• INSTRUCTIONS TO FOLLOW: When you find the line with "camera: 150 degrees left, 10 degrees up" among the records below, reproduce it and each line after it exactly, ending with the line with "(391, 356) = (448, 195): none -> brown banana".

• THE INPUT:
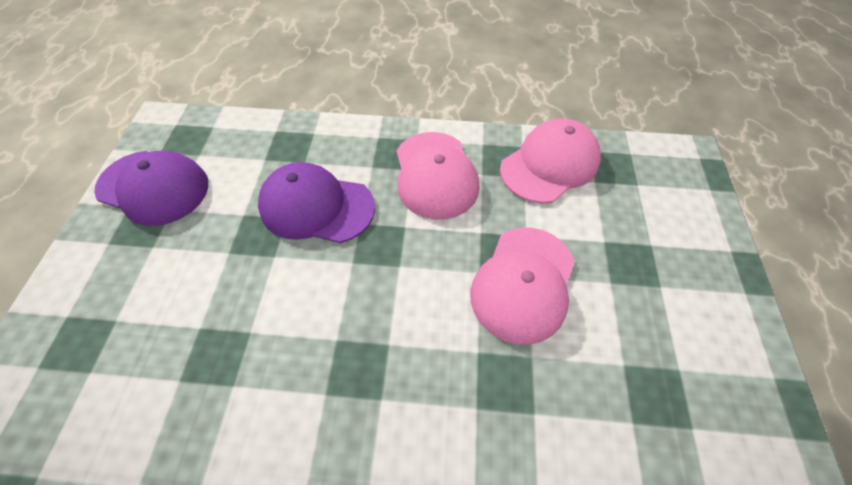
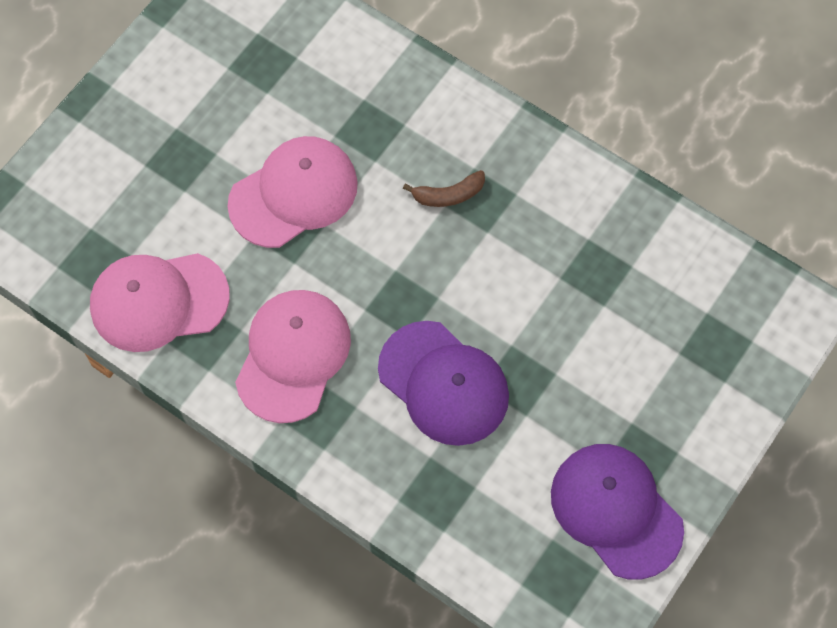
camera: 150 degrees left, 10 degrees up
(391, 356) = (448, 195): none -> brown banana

* * *

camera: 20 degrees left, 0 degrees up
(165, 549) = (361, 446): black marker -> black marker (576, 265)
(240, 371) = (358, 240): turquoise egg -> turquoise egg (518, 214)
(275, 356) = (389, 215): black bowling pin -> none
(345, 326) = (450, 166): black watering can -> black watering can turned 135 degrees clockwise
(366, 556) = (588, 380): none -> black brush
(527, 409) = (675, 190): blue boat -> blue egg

• EXERCISE SOLUTION:
camera: 150 degrees left, 10 degrees up
(391, 356) = (448, 195): none -> brown banana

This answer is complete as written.